PROBLEM STATEMENT: What is needed is an exact printout of all the data.

[Object class coordinate lists]
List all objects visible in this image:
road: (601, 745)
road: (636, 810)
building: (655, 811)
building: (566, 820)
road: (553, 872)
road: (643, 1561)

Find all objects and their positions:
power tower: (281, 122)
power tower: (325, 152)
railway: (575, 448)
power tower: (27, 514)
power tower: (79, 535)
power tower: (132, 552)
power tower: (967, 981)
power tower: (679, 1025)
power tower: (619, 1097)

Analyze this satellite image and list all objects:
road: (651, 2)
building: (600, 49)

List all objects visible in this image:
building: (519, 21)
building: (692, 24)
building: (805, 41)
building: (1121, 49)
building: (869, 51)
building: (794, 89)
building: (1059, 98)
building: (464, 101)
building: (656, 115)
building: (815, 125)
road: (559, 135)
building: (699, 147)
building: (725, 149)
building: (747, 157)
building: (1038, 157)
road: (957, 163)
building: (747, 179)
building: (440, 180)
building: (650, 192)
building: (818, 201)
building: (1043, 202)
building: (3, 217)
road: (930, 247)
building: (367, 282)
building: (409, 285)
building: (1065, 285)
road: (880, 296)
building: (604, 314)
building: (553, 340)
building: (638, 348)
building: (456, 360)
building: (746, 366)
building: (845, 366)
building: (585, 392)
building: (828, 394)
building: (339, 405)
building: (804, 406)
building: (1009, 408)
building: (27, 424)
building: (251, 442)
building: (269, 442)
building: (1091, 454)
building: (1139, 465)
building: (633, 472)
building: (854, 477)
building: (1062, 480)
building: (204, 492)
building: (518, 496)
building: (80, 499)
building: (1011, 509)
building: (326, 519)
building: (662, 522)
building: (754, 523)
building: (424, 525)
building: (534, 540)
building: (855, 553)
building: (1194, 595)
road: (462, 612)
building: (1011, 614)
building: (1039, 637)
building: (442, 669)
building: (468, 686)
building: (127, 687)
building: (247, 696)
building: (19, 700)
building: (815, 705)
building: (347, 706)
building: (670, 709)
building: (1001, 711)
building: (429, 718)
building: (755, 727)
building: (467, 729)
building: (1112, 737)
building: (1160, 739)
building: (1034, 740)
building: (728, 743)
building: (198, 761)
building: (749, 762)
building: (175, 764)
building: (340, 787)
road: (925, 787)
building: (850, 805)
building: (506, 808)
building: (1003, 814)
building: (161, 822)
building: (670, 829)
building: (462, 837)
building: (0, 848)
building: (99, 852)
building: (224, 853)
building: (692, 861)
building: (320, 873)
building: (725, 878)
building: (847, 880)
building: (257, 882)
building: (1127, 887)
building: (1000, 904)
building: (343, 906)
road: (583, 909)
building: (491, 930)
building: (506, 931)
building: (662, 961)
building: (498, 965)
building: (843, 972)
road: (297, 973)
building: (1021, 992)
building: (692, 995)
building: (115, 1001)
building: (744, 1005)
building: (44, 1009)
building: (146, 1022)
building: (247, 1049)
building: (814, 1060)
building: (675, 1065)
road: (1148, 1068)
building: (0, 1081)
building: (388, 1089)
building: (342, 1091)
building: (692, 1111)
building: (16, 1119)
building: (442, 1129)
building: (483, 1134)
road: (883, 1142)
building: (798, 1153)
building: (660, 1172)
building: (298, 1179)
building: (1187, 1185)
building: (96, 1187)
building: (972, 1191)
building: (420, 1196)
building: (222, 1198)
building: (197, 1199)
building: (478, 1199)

REPLY:
List all objects visible in this image:
road: (601, 745)
road: (636, 810)
building: (655, 811)
building: (566, 820)
road: (553, 872)
road: (643, 1561)

Find all objects and their positions:
power tower: (281, 122)
power tower: (325, 152)
railway: (575, 448)
power tower: (27, 514)
power tower: (79, 535)
power tower: (132, 552)
power tower: (967, 981)
power tower: (679, 1025)
power tower: (619, 1097)

Analyze this satellite image and list all objects:
road: (651, 2)
building: (600, 49)

List all objects visible in this image:
building: (519, 21)
building: (692, 24)
building: (805, 41)
building: (1121, 49)
building: (869, 51)
building: (794, 89)
building: (1059, 98)
building: (464, 101)
building: (656, 115)
building: (815, 125)
road: (559, 135)
building: (699, 147)
building: (725, 149)
building: (747, 157)
building: (1038, 157)
road: (957, 163)
building: (747, 179)
building: (440, 180)
building: (650, 192)
building: (818, 201)
building: (1043, 202)
building: (3, 217)
road: (930, 247)
building: (367, 282)
building: (409, 285)
building: (1065, 285)
road: (880, 296)
building: (604, 314)
building: (553, 340)
building: (638, 348)
building: (456, 360)
building: (746, 366)
building: (845, 366)
building: (585, 392)
building: (828, 394)
building: (339, 405)
building: (804, 406)
building: (1009, 408)
building: (27, 424)
building: (251, 442)
building: (269, 442)
building: (1091, 454)
building: (1139, 465)
building: (633, 472)
building: (854, 477)
building: (1062, 480)
building: (204, 492)
building: (518, 496)
building: (80, 499)
building: (1011, 509)
building: (326, 519)
building: (662, 522)
building: (754, 523)
building: (424, 525)
building: (534, 540)
building: (855, 553)
building: (1194, 595)
road: (462, 612)
building: (1011, 614)
building: (1039, 637)
building: (442, 669)
building: (468, 686)
building: (127, 687)
building: (247, 696)
building: (19, 700)
building: (815, 705)
building: (347, 706)
building: (670, 709)
building: (1001, 711)
building: (429, 718)
building: (755, 727)
building: (467, 729)
building: (1112, 737)
building: (1160, 739)
building: (1034, 740)
building: (728, 743)
building: (198, 761)
building: (749, 762)
building: (175, 764)
building: (340, 787)
road: (925, 787)
building: (850, 805)
building: (506, 808)
building: (1003, 814)
building: (161, 822)
building: (670, 829)
building: (462, 837)
building: (0, 848)
building: (99, 852)
building: (224, 853)
building: (692, 861)
building: (320, 873)
building: (725, 878)
building: (847, 880)
building: (257, 882)
building: (1127, 887)
building: (1000, 904)
building: (343, 906)
road: (583, 909)
building: (491, 930)
building: (506, 931)
building: (662, 961)
building: (498, 965)
building: (843, 972)
road: (297, 973)
building: (1021, 992)
building: (692, 995)
building: (115, 1001)
building: (744, 1005)
building: (44, 1009)
building: (146, 1022)
building: (247, 1049)
building: (814, 1060)
building: (675, 1065)
road: (1148, 1068)
building: (0, 1081)
building: (388, 1089)
building: (342, 1091)
building: (692, 1111)
building: (16, 1119)
building: (442, 1129)
building: (483, 1134)
road: (883, 1142)
building: (798, 1153)
building: (660, 1172)
building: (298, 1179)
building: (1187, 1185)
building: (96, 1187)
building: (972, 1191)
building: (420, 1196)
building: (222, 1198)
building: (197, 1199)
building: (478, 1199)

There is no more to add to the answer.